Task details: Copy every line of the data below exactly as given, except for the pictures.

Source material:

=== Section Start ===

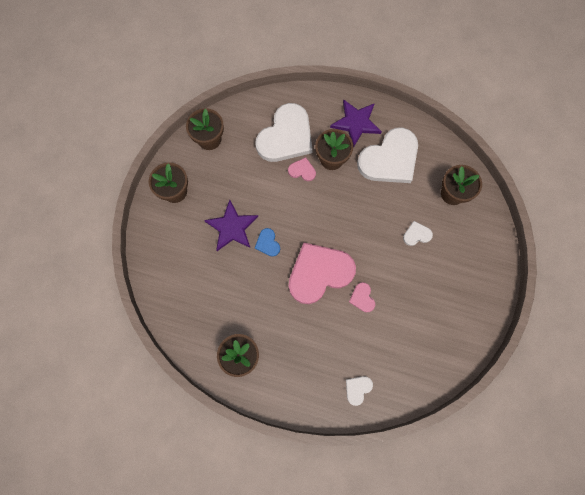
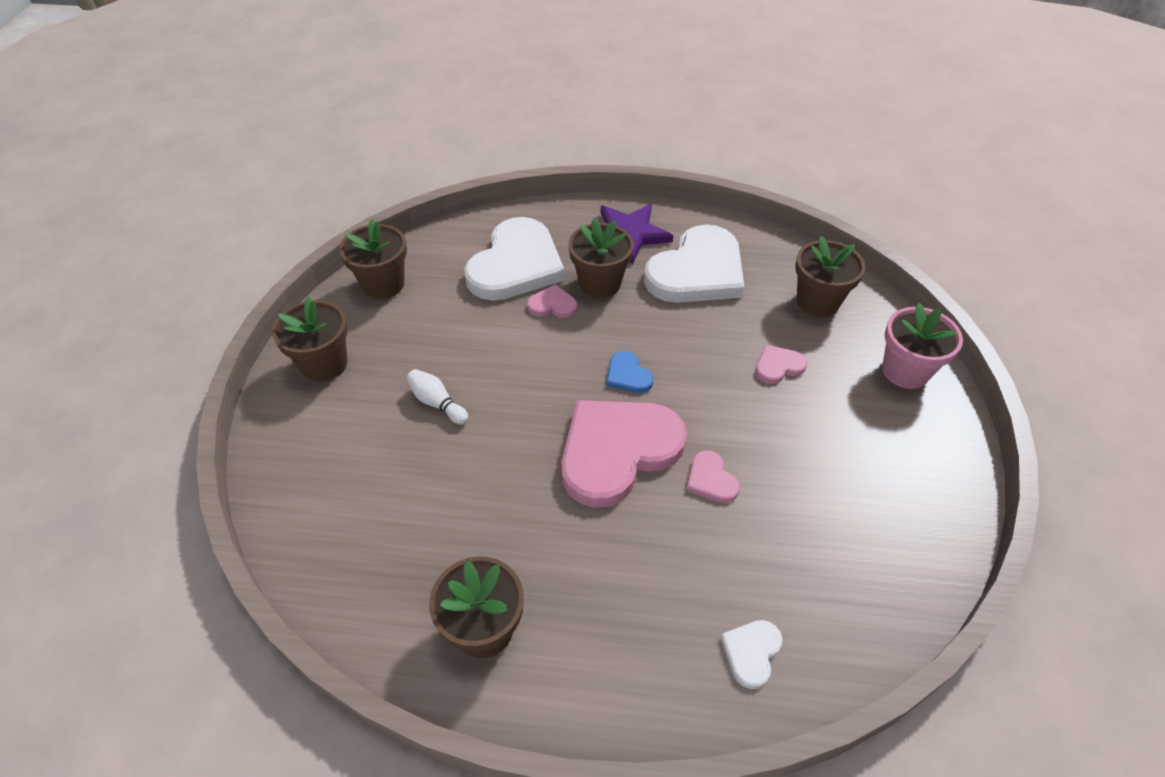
camera: 10 degrees left, 25 degrees down
(232, 227) = (437, 403): purple star -> white bowling pin
(268, 243) = (509, 418): blue heart -> blue heart (628, 375)
(416, 234) = (778, 366): white heart -> pink heart
(484, 250) = (905, 371): none -> pink flower pot

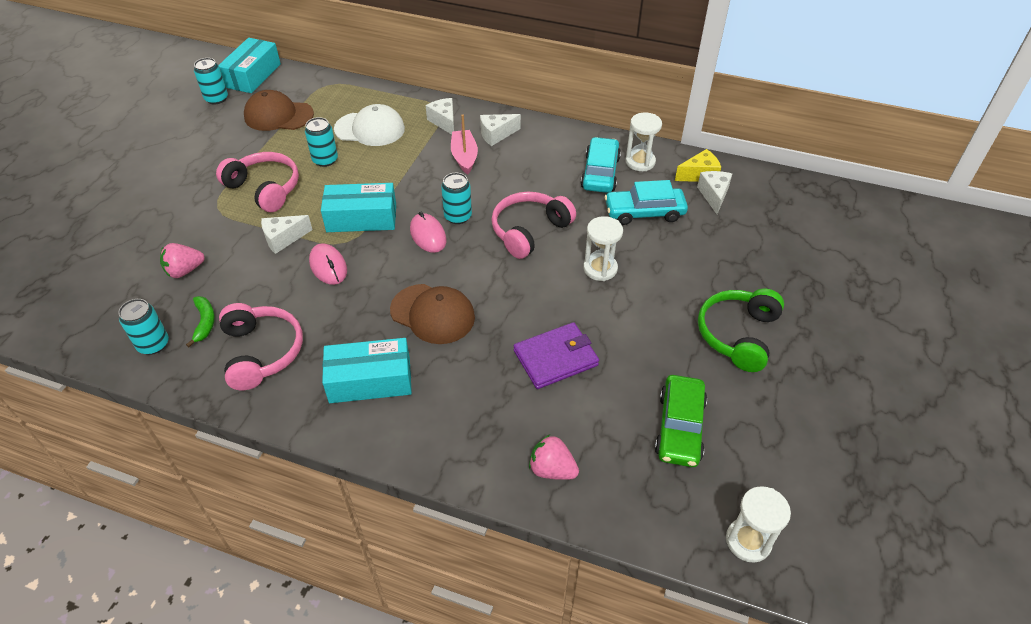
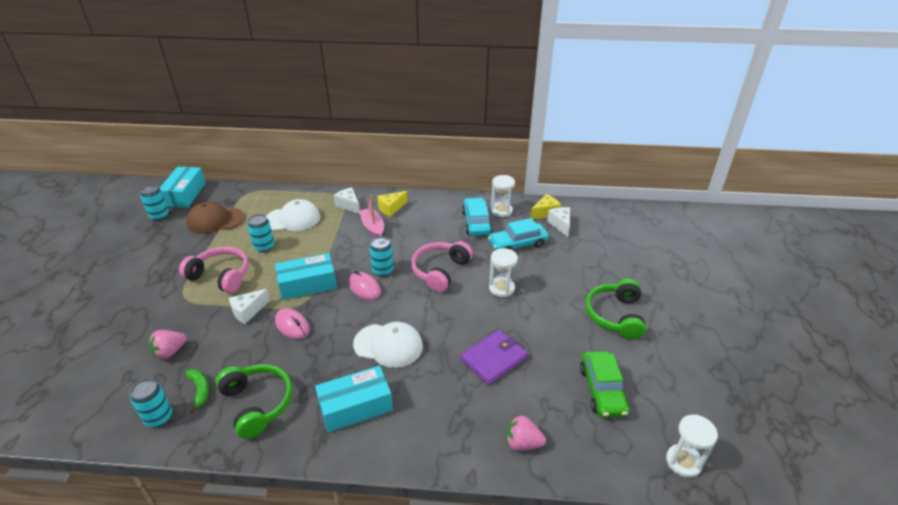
camera: 15 degrees left, 10 degrees down
(262, 352) = (257, 404): pink headphones -> green headphones
(432, 314) = (388, 345): brown cap -> white cap
(496, 135) = (391, 208): white cheese -> yellow cheese

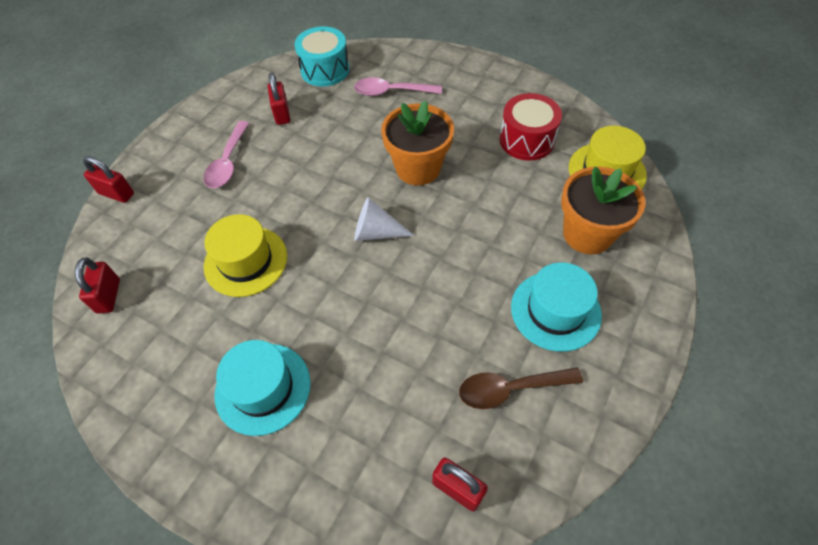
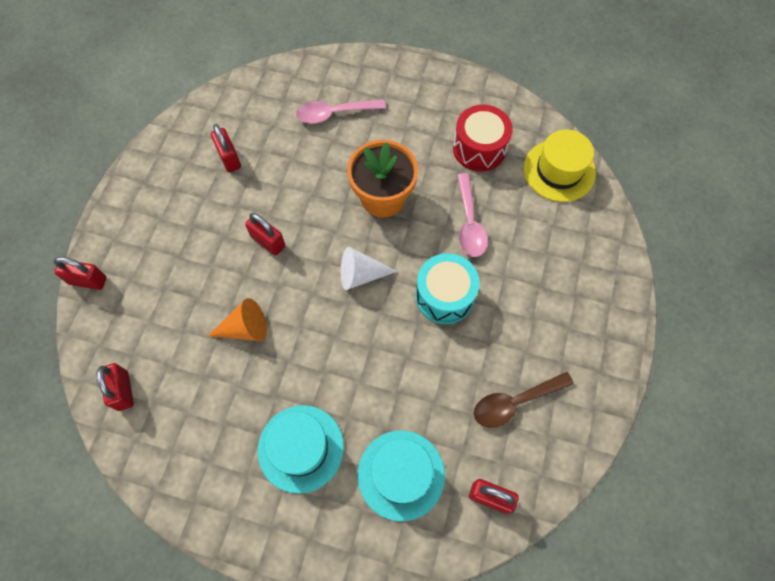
camera: 15 degrees left, 10 degrees up
(228, 162) = (191, 225): pink spoon -> pink spoon (469, 223)
(246, 261) = (245, 328): yellow hat -> orange cone
(294, 188) = (268, 241): none -> red padlock
(325, 70) = (258, 97): turquoise drum -> turquoise drum (444, 296)
(555, 310) = (539, 322): turquoise hat -> turquoise hat (401, 474)
(587, 234) = (553, 240): orange flower pot -> none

=== Section End ===

Response below:
camera: 10 degrees left, 25 degrees down
(232, 227) = (437, 403): purple star -> white bowling pin
(268, 243) = (509, 418): blue heart -> blue heart (628, 375)
(416, 234) = (778, 366): white heart -> pink heart
(484, 250) = (905, 371): none -> pink flower pot

camera: 15 degrees left, 10 degrees down
(262, 352) = (257, 404): pink headphones -> green headphones
(432, 314) = (388, 345): brown cap -> white cap
(496, 135) = (391, 208): white cheese -> yellow cheese

camera: 15 degrees left, 10 degrees up
(228, 162) = (191, 225): pink spoon -> pink spoon (469, 223)
(246, 261) = (245, 328): yellow hat -> orange cone
(294, 188) = (268, 241): none -> red padlock
(325, 70) = (258, 97): turquoise drum -> turquoise drum (444, 296)
(555, 310) = (539, 322): turquoise hat -> turquoise hat (401, 474)
(587, 234) = (553, 240): orange flower pot -> none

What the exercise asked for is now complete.